*WHAT TO PRODUCE:* Lines before the one containing "Name all visible" are excluded; retype that line and all remaining lines of the material exactly.

------ LISTED RECORDS ------

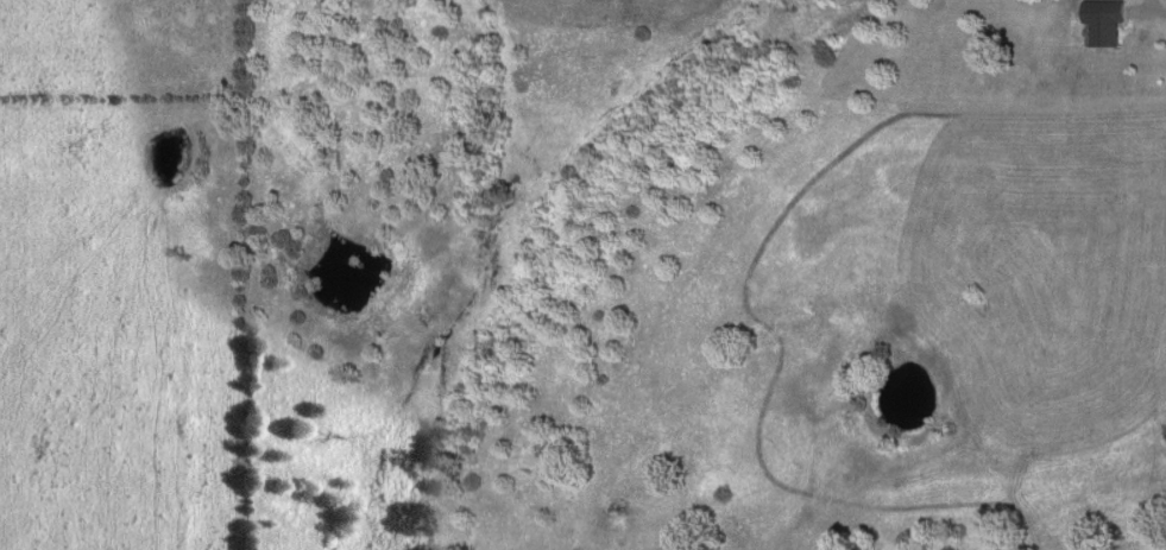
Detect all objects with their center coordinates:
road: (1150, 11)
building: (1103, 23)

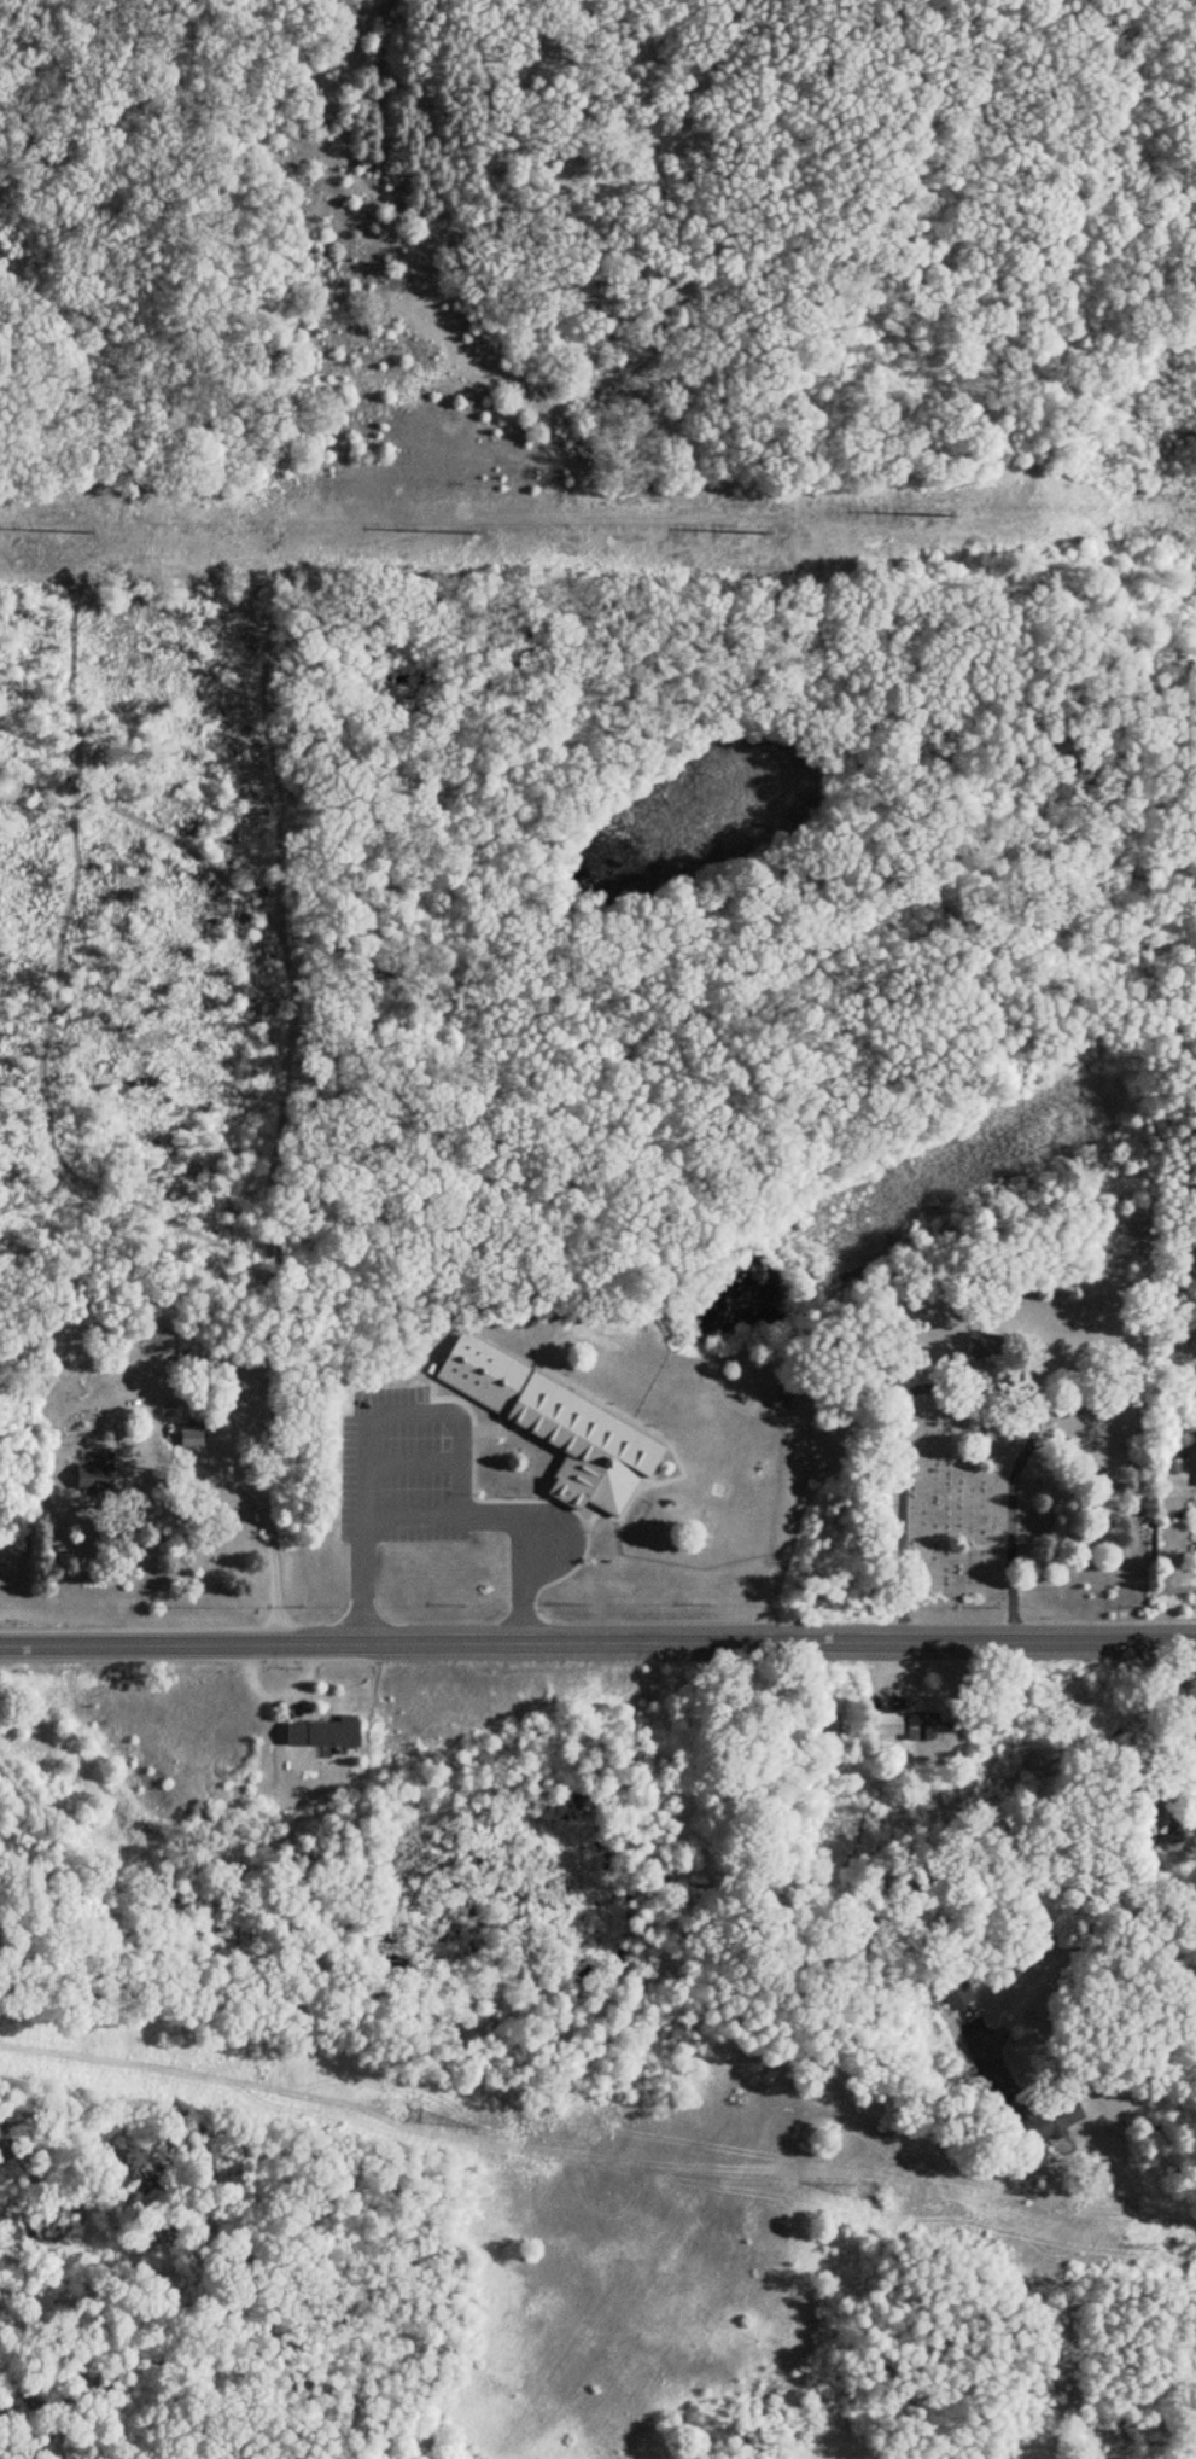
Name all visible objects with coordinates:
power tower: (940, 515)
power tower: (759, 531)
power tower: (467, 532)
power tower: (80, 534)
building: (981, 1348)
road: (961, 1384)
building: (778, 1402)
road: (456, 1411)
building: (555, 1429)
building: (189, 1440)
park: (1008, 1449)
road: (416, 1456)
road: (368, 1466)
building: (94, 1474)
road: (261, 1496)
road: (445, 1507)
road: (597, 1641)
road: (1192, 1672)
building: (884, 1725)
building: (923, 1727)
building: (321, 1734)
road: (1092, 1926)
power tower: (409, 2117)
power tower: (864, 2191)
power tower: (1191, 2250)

------

*SOLUTION TO THIS EXERCISE:*
Name all visible objects with coordinates:
power tower: (940, 515)
power tower: (759, 531)
power tower: (467, 532)
power tower: (80, 534)
building: (981, 1348)
road: (961, 1384)
building: (778, 1402)
road: (456, 1411)
building: (555, 1429)
building: (189, 1440)
park: (1008, 1449)
road: (416, 1456)
road: (368, 1466)
building: (94, 1474)
road: (261, 1496)
road: (445, 1507)
road: (597, 1641)
road: (1192, 1672)
building: (884, 1725)
building: (923, 1727)
building: (321, 1734)
road: (1092, 1926)
power tower: (409, 2117)
power tower: (864, 2191)
power tower: (1191, 2250)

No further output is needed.